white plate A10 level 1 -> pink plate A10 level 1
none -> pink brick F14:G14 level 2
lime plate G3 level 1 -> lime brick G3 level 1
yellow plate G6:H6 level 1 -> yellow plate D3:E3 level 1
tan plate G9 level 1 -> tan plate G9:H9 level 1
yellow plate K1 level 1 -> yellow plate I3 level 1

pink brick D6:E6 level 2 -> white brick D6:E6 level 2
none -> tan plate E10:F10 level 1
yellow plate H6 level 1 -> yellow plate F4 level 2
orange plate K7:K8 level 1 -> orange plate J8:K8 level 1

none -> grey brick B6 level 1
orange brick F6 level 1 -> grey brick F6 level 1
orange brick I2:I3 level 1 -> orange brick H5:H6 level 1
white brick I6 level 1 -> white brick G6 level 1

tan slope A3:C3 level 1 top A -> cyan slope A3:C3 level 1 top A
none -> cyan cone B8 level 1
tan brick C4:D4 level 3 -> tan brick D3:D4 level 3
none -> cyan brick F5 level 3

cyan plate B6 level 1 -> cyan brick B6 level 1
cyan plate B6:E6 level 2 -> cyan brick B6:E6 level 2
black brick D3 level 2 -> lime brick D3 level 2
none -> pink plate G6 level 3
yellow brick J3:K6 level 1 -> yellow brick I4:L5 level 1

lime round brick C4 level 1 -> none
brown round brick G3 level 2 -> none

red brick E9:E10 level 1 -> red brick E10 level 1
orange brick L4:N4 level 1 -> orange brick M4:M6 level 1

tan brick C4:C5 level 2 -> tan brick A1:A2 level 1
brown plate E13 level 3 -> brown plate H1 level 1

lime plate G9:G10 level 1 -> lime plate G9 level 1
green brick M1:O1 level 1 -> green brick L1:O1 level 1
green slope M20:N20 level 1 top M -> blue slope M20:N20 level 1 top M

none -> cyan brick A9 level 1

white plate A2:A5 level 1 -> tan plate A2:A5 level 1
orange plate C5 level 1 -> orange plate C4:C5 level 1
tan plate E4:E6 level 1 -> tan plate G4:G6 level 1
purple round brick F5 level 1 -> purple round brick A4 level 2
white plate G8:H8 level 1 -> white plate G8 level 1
# # # # #
Exercise objective »
Go through the entries above and copy every line containing "lime".

Output for this task »
lime plate G3 level 1 -> lime brick G3 level 1
black brick D3 level 2 -> lime brick D3 level 2
lime round brick C4 level 1 -> none
lime plate G9:G10 level 1 -> lime plate G9 level 1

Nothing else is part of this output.